▸ Exercise requirements
Stop after the line that contains "J2 pin 2: CANL -> CANH"; until then, restate each line of the entries word for word from the very first.

[Revision comparison data]

--- START ---

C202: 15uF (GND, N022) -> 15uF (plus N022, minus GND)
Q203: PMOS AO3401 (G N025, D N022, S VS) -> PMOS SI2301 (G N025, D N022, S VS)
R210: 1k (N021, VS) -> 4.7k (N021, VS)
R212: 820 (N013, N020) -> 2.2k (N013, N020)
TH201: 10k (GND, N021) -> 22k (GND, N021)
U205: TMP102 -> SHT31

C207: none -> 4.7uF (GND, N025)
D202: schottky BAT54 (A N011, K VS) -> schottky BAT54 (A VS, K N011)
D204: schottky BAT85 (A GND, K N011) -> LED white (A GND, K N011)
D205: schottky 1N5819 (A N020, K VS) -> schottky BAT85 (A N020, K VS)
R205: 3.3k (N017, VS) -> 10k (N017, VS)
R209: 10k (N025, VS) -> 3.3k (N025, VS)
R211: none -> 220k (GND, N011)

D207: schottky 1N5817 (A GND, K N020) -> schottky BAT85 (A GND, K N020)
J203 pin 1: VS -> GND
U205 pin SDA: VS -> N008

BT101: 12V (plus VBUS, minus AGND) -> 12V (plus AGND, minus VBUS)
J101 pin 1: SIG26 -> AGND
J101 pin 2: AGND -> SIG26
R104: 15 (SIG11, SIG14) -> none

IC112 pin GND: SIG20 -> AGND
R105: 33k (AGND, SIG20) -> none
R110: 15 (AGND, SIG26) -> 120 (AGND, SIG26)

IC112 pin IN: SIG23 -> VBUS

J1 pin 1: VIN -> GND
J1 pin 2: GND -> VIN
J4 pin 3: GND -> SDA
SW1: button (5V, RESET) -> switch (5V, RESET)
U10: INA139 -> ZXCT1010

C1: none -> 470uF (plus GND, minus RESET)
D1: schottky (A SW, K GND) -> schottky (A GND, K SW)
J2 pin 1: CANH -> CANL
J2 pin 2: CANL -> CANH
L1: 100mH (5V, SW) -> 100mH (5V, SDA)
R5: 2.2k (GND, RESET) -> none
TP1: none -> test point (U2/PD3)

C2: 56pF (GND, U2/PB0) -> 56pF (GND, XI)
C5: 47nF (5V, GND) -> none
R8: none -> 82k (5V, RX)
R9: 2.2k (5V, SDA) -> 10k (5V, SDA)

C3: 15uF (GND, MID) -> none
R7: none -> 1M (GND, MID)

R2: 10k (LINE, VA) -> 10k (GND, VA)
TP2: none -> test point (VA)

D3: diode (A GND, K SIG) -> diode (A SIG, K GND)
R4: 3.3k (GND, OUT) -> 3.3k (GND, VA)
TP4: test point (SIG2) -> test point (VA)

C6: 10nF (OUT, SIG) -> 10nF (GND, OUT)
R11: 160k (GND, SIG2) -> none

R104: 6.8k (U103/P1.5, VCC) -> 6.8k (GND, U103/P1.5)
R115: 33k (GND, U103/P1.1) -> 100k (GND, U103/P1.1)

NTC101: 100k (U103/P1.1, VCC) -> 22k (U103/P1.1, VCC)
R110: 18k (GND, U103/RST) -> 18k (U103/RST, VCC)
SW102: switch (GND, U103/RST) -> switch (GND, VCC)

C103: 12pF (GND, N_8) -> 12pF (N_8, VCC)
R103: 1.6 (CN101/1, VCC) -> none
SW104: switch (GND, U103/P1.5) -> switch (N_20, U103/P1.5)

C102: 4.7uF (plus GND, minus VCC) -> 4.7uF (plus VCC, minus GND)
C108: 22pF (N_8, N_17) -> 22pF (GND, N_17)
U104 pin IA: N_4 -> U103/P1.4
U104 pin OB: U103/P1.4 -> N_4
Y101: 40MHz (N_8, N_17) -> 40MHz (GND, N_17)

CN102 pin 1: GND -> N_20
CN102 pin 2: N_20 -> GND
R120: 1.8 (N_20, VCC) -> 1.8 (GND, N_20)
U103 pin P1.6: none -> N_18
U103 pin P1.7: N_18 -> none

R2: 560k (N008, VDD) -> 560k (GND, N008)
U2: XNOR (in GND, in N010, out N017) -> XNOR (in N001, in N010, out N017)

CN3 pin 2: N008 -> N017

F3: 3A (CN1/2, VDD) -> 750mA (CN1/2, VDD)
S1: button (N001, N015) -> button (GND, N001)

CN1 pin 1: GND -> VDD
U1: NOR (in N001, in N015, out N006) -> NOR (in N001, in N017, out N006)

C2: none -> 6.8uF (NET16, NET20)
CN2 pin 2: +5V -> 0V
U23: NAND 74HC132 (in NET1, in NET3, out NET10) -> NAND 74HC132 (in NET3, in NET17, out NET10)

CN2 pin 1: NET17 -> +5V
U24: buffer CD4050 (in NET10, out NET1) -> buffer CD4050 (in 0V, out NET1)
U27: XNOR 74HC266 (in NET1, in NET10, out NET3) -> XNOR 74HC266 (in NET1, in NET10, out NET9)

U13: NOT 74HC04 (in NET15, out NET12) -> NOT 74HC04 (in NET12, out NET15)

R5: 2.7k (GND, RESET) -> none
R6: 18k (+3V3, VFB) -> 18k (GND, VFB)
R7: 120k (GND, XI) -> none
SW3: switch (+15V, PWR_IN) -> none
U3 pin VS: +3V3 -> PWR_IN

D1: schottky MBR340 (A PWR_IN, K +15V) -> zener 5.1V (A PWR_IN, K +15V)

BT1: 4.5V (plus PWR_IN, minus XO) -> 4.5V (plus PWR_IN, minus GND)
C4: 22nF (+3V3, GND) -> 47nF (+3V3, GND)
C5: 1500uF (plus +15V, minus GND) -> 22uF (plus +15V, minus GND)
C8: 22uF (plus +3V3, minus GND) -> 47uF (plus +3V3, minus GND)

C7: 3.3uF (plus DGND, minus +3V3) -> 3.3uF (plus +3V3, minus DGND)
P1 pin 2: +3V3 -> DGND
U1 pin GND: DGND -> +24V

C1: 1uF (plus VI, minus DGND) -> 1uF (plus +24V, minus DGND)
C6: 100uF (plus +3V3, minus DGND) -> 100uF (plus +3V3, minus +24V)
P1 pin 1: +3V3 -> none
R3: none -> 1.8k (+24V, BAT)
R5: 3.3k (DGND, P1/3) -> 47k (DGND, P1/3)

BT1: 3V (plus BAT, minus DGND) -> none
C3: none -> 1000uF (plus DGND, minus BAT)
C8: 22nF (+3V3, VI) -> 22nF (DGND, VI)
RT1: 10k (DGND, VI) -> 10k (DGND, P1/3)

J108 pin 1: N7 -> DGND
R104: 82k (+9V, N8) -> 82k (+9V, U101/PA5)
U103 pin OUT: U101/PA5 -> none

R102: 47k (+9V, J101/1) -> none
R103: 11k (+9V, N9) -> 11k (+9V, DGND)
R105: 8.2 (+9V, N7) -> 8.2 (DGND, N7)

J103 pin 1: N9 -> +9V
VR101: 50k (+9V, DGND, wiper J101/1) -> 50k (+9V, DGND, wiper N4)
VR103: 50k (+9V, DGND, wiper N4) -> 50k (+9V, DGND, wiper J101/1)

--- END ---

▸ Task solution
C202: 15uF (GND, N022) -> 15uF (plus N022, minus GND)
Q203: PMOS AO3401 (G N025, D N022, S VS) -> PMOS SI2301 (G N025, D N022, S VS)
R210: 1k (N021, VS) -> 4.7k (N021, VS)
R212: 820 (N013, N020) -> 2.2k (N013, N020)
TH201: 10k (GND, N021) -> 22k (GND, N021)
U205: TMP102 -> SHT31

C207: none -> 4.7uF (GND, N025)
D202: schottky BAT54 (A N011, K VS) -> schottky BAT54 (A VS, K N011)
D204: schottky BAT85 (A GND, K N011) -> LED white (A GND, K N011)
D205: schottky 1N5819 (A N020, K VS) -> schottky BAT85 (A N020, K VS)
R205: 3.3k (N017, VS) -> 10k (N017, VS)
R209: 10k (N025, VS) -> 3.3k (N025, VS)
R211: none -> 220k (GND, N011)

D207: schottky 1N5817 (A GND, K N020) -> schottky BAT85 (A GND, K N020)
J203 pin 1: VS -> GND
U205 pin SDA: VS -> N008

BT101: 12V (plus VBUS, minus AGND) -> 12V (plus AGND, minus VBUS)
J101 pin 1: SIG26 -> AGND
J101 pin 2: AGND -> SIG26
R104: 15 (SIG11, SIG14) -> none

IC112 pin GND: SIG20 -> AGND
R105: 33k (AGND, SIG20) -> none
R110: 15 (AGND, SIG26) -> 120 (AGND, SIG26)

IC112 pin IN: SIG23 -> VBUS

J1 pin 1: VIN -> GND
J1 pin 2: GND -> VIN
J4 pin 3: GND -> SDA
SW1: button (5V, RESET) -> switch (5V, RESET)
U10: INA139 -> ZXCT1010

C1: none -> 470uF (plus GND, minus RESET)
D1: schottky (A SW, K GND) -> schottky (A GND, K SW)
J2 pin 1: CANH -> CANL
J2 pin 2: CANL -> CANH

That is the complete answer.